Problem to solve:
Repeat exactly the lines from the one containing "U42: NAND 74HC00" through the last line of the records below, both included, and nothing else.

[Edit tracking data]

§ §

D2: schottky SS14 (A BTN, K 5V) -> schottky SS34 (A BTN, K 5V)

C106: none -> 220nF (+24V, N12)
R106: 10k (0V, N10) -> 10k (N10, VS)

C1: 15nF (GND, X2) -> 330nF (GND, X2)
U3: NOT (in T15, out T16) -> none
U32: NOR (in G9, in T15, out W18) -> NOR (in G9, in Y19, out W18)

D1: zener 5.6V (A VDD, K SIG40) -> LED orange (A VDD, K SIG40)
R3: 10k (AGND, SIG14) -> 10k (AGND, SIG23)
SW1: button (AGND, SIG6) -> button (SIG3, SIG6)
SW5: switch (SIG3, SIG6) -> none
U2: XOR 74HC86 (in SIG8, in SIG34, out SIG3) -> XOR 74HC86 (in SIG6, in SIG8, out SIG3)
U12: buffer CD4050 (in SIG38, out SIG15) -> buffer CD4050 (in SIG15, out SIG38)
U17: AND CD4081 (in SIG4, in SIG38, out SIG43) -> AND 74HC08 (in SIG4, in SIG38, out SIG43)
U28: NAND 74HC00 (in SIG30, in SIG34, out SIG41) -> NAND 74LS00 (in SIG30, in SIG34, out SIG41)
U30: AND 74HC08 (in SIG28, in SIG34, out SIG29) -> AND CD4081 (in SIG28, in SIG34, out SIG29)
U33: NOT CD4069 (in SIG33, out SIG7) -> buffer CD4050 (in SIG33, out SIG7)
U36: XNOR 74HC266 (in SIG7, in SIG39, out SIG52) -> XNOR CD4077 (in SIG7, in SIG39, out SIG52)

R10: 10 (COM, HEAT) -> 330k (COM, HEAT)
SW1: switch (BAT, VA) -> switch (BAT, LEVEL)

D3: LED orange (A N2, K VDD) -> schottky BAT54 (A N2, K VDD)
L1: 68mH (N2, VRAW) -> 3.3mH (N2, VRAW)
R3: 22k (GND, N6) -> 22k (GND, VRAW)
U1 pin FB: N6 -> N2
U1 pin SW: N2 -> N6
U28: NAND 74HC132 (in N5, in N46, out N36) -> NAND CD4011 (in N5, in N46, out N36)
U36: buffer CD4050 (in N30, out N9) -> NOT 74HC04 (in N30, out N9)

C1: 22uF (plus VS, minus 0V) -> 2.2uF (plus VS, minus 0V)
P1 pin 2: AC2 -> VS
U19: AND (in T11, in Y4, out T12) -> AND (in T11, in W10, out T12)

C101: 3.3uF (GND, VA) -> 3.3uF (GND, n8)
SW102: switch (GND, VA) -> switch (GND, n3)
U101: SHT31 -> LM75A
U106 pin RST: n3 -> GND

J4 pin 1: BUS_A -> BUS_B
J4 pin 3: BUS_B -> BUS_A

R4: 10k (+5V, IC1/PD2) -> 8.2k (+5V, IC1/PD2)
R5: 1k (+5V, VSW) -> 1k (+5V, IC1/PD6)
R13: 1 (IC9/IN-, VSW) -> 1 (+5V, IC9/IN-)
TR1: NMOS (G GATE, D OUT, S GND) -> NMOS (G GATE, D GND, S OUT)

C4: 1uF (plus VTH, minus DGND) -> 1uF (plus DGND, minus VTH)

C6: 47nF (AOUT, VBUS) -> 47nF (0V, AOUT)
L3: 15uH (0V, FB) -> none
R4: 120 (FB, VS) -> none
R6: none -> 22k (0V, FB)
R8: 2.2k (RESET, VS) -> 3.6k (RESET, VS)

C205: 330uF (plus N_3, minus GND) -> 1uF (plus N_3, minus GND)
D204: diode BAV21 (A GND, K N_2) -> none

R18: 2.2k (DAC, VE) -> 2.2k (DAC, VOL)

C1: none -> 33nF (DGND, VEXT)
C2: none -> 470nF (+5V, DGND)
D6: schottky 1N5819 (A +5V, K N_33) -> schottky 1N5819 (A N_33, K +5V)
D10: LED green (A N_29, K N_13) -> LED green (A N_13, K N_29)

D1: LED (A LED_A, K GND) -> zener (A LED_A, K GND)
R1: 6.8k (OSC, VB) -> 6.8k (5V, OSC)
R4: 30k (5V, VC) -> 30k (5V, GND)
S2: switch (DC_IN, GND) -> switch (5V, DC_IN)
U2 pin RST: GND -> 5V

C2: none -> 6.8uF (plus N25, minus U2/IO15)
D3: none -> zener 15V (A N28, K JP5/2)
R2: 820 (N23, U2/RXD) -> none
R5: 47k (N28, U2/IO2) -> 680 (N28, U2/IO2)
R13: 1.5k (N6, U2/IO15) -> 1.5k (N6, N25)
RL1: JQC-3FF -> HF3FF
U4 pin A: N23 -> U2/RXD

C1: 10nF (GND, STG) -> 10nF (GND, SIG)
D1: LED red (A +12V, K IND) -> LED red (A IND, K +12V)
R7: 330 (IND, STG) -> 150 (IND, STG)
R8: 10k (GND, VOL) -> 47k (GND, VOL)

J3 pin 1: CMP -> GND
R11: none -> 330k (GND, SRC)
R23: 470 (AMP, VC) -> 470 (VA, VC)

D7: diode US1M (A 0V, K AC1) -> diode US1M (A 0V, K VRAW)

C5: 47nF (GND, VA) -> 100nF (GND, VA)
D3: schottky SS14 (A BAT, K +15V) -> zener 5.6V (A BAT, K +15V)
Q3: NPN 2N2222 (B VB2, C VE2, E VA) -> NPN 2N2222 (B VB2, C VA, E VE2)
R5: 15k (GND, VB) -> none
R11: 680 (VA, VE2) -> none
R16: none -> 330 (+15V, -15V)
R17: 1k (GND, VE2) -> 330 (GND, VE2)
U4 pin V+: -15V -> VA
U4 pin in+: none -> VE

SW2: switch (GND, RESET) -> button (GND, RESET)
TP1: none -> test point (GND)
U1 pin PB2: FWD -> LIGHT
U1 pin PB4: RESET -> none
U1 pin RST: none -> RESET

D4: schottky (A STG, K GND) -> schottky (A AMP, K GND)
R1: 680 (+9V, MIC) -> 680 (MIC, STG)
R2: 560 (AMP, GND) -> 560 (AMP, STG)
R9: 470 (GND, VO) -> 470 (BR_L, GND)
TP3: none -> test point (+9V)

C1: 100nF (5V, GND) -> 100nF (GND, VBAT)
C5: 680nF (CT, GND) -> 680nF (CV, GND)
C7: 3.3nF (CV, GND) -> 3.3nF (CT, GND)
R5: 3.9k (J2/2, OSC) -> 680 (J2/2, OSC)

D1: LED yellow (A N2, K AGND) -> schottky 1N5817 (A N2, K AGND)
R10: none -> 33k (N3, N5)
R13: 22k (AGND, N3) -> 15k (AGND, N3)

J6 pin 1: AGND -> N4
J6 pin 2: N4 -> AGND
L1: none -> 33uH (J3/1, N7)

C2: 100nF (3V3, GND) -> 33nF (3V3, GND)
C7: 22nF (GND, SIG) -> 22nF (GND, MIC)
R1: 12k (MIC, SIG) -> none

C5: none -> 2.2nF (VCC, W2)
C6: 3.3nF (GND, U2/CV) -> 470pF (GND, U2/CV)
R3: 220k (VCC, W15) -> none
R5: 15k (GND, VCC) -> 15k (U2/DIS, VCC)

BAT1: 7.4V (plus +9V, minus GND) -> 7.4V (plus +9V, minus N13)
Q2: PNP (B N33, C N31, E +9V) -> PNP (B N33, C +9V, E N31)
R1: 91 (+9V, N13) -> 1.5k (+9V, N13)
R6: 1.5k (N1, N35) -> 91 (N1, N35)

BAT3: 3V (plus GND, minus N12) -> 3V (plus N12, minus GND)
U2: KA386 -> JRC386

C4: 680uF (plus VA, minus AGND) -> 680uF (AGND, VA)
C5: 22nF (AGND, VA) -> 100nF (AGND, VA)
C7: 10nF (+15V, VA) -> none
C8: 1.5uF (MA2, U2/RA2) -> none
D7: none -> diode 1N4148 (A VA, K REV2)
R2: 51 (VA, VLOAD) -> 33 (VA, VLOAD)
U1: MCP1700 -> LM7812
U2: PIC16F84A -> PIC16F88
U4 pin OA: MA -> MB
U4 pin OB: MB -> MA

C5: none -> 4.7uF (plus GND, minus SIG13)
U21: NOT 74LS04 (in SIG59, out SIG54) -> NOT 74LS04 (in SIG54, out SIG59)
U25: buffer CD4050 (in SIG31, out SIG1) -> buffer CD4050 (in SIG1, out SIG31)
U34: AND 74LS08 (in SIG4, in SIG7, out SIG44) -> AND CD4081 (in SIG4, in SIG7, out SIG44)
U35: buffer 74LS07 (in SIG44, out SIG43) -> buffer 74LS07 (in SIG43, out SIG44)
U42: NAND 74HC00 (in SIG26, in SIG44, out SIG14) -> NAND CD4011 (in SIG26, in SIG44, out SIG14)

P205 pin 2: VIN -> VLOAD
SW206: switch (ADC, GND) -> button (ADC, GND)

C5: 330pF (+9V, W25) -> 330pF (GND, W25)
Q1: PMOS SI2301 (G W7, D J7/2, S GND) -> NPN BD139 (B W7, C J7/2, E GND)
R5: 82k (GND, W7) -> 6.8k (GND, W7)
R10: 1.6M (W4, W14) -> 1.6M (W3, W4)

§ §

Result below:
U42: NAND 74HC00 (in SIG26, in SIG44, out SIG14) -> NAND CD4011 (in SIG26, in SIG44, out SIG14)

P205 pin 2: VIN -> VLOAD
SW206: switch (ADC, GND) -> button (ADC, GND)

C5: 330pF (+9V, W25) -> 330pF (GND, W25)
Q1: PMOS SI2301 (G W7, D J7/2, S GND) -> NPN BD139 (B W7, C J7/2, E GND)
R5: 82k (GND, W7) -> 6.8k (GND, W7)
R10: 1.6M (W4, W14) -> 1.6M (W3, W4)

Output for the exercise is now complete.